• **Required work**: Retype every record exactly. Skip the images.

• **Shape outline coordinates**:
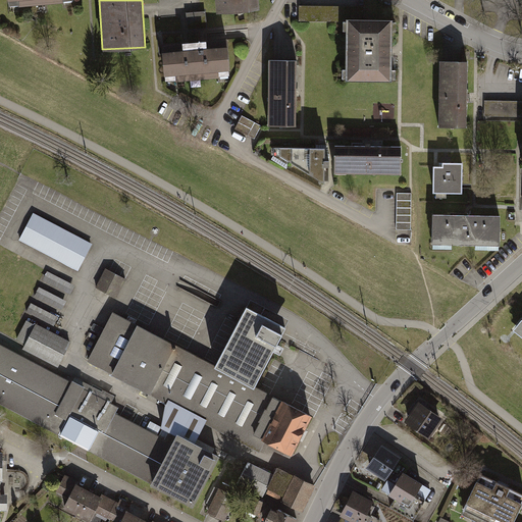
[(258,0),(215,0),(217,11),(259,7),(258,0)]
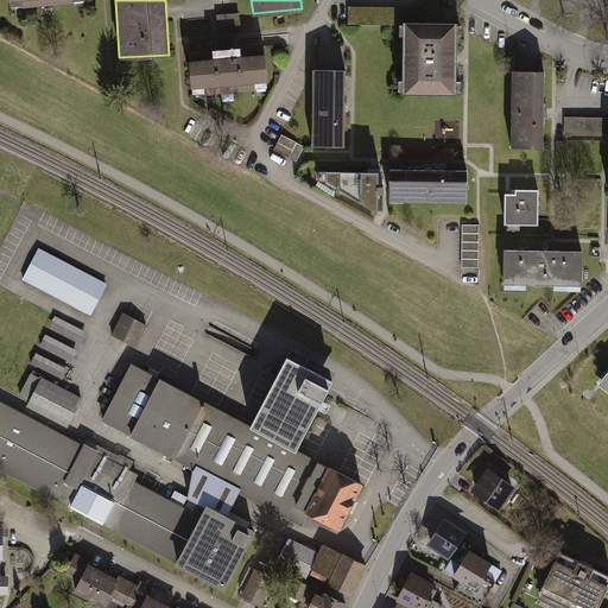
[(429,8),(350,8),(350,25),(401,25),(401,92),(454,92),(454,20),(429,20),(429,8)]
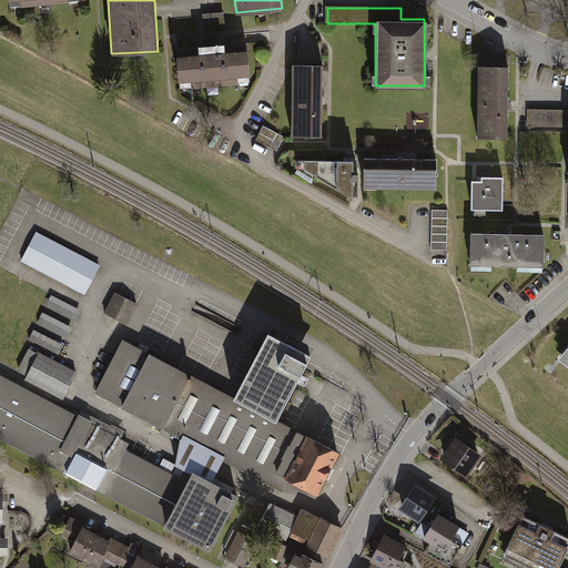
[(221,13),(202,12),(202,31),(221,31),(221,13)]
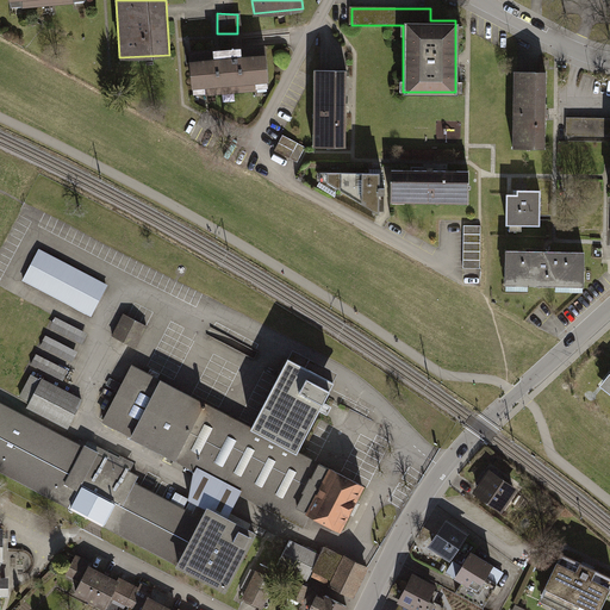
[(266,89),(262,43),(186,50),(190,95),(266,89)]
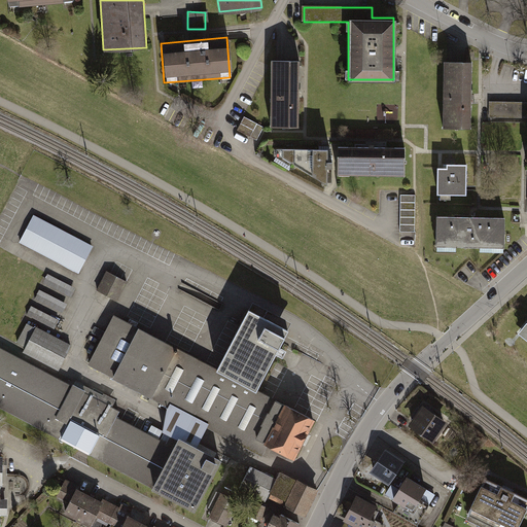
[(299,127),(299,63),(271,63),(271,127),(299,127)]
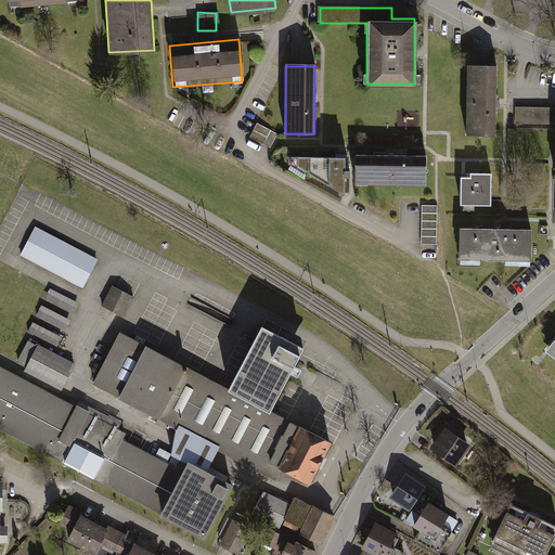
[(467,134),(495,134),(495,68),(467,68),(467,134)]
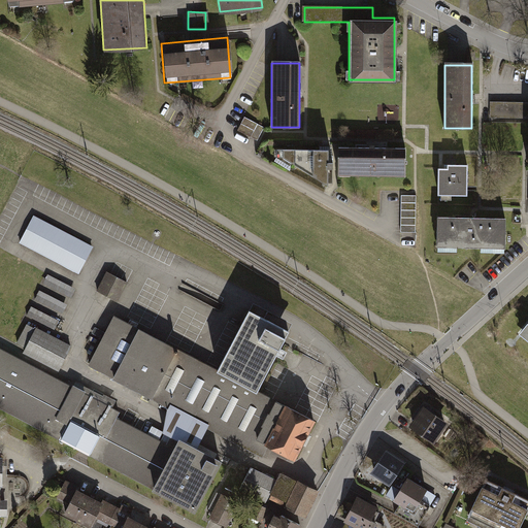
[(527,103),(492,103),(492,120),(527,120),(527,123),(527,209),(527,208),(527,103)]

• **Answer**:
[(258,0),(215,0),(217,11),(259,7),(258,0)]
[(429,8),(350,8),(350,25),(401,25),(401,92),(454,92),(454,20),(429,20),(429,8)]
[(221,13),(202,12),(202,31),(221,31),(221,13)]
[(266,89),(262,43),(186,50),(190,95),(266,89)]
[(299,127),(299,63),(271,63),(271,127),(299,127)]
[(467,134),(495,134),(495,68),(467,68),(467,134)]
[(527,103),(492,103),(492,120),(527,120),(527,123),(527,209),(527,208),(527,103)]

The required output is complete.